Your instructions:
Go line by line through the entries below and copy those containing the string "black".
=== Data records ===
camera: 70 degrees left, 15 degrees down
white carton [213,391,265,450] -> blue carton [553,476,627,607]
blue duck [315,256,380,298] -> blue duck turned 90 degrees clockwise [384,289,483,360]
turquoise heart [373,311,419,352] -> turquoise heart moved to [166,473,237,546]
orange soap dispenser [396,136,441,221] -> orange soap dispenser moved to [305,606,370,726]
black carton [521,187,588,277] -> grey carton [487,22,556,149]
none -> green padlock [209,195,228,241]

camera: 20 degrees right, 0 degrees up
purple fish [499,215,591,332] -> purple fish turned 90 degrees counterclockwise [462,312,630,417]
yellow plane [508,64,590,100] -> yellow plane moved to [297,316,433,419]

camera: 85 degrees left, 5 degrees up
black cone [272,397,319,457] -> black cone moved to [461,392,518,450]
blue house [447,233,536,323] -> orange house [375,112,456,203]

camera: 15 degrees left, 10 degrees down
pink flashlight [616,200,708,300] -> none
===
Result:
black carton [521,187,588,277] -> grey carton [487,22,556,149]
black cone [272,397,319,457] -> black cone moved to [461,392,518,450]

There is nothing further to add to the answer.